# Problem statement
Nothing but the pictures should be left out when the entries below are duplicated.
━━━ Dataset content ━━━
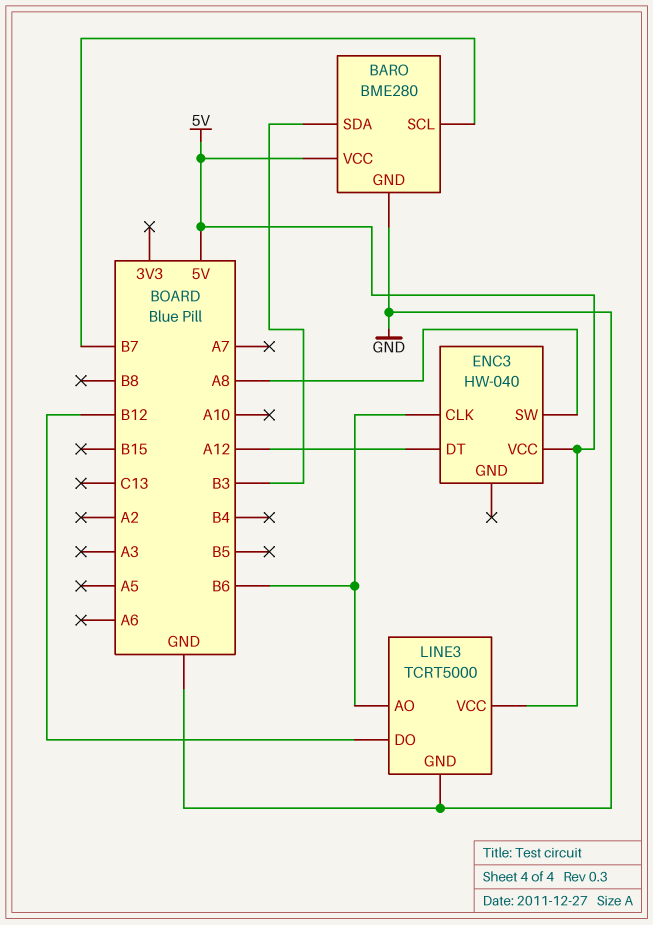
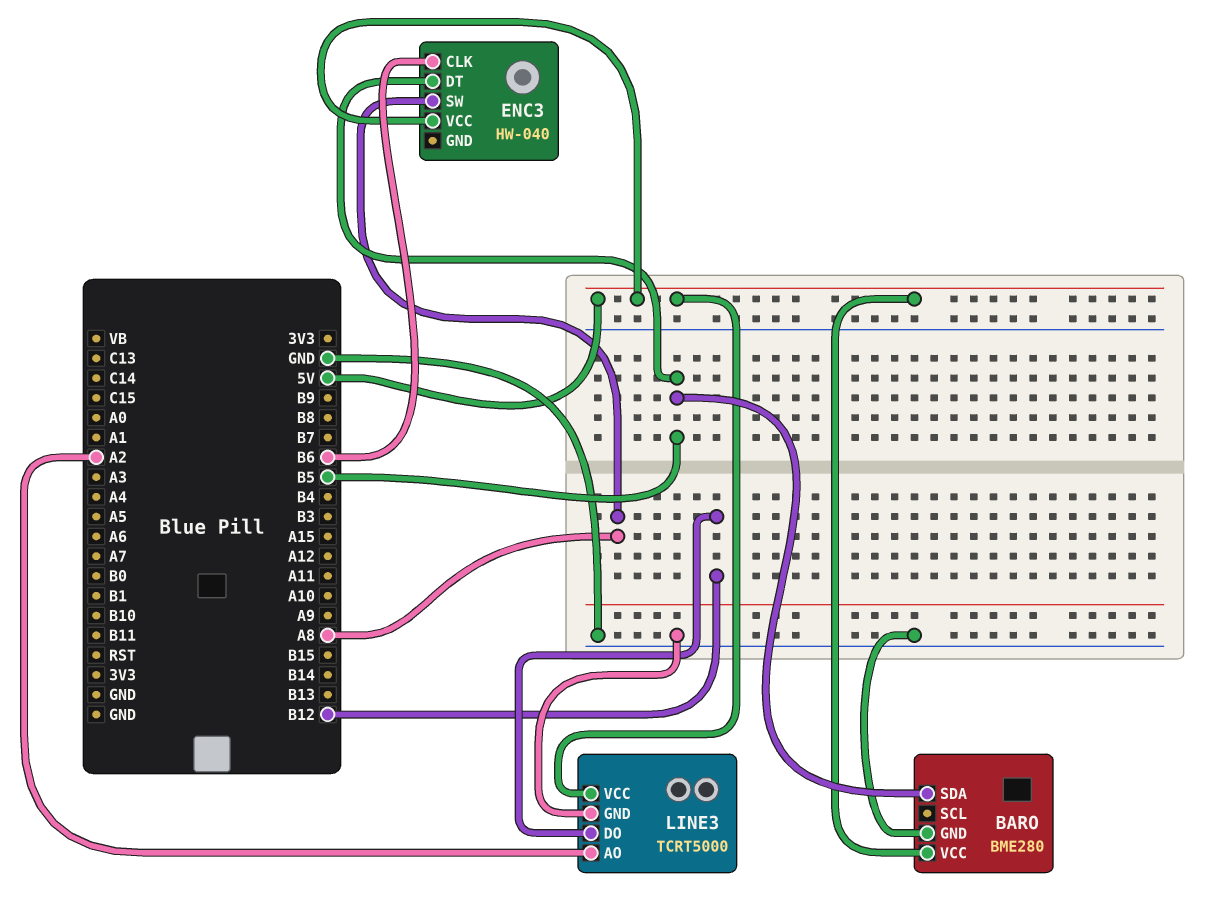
BARO pin SCL: B7 -> none
BARO pin SDA: B3 -> B5
ENC3 pin DT: A12 -> B5
LINE3 pin AO: B6 -> A2

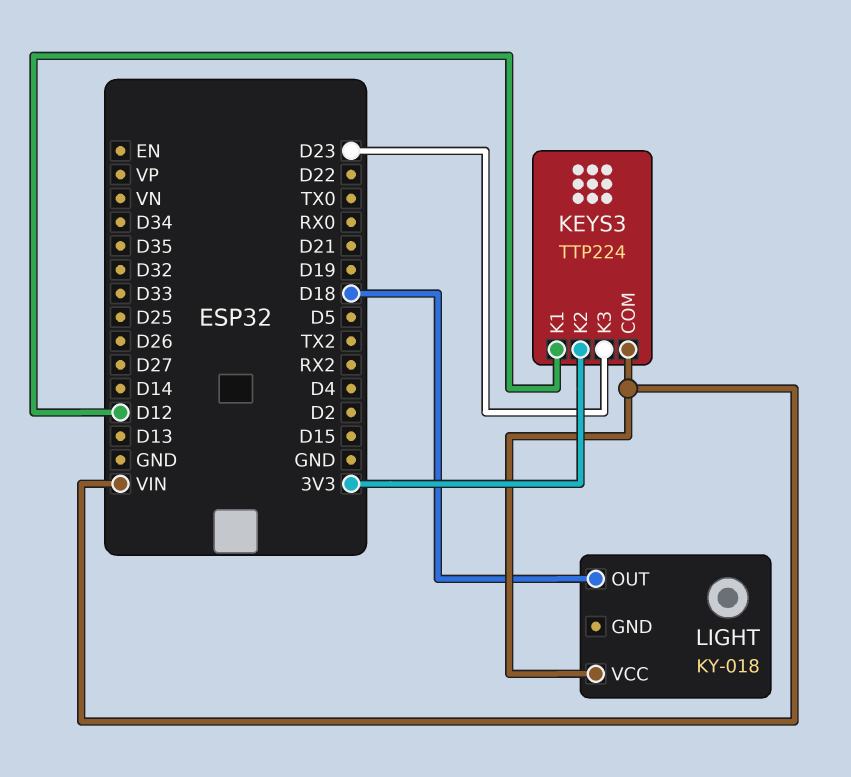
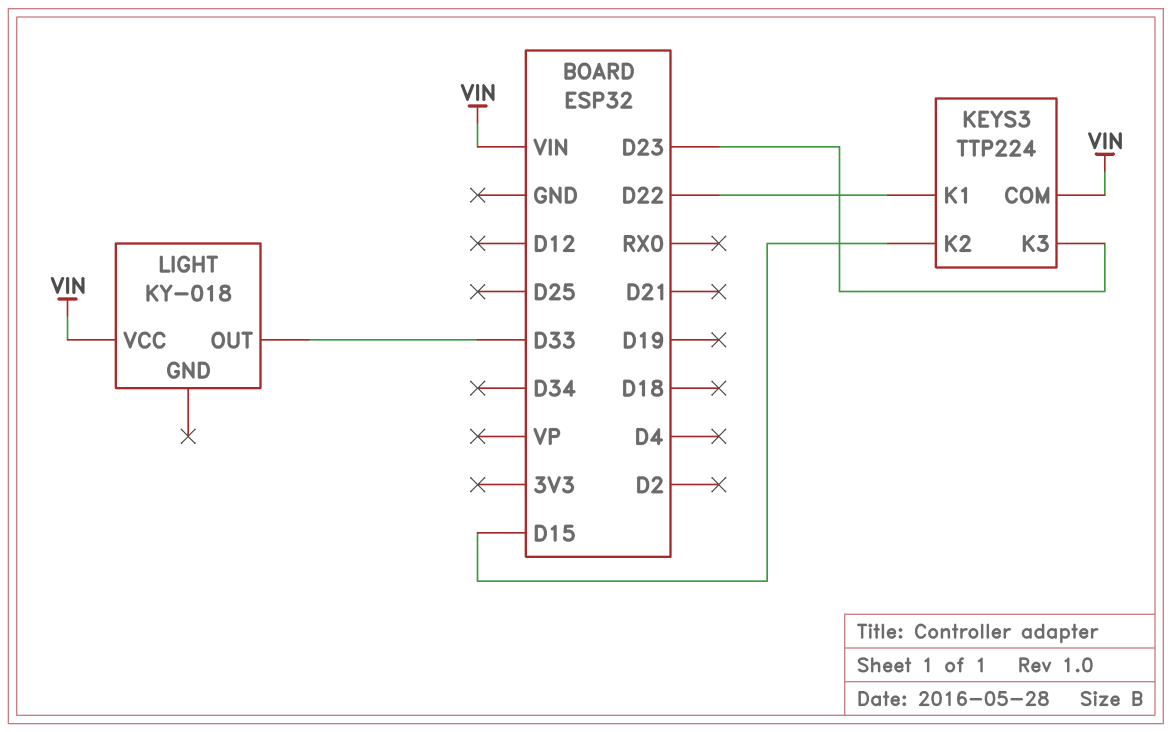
KEYS3 pin K1: D12 -> D22
KEYS3 pin K2: 3V3 -> D15
LIGHT pin OUT: D18 -> D33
━━━
# Solution below
BARO pin SCL: B7 -> none
BARO pin SDA: B3 -> B5
ENC3 pin DT: A12 -> B5
LINE3 pin AO: B6 -> A2

KEYS3 pin K1: D12 -> D22
KEYS3 pin K2: 3V3 -> D15
LIGHT pin OUT: D18 -> D33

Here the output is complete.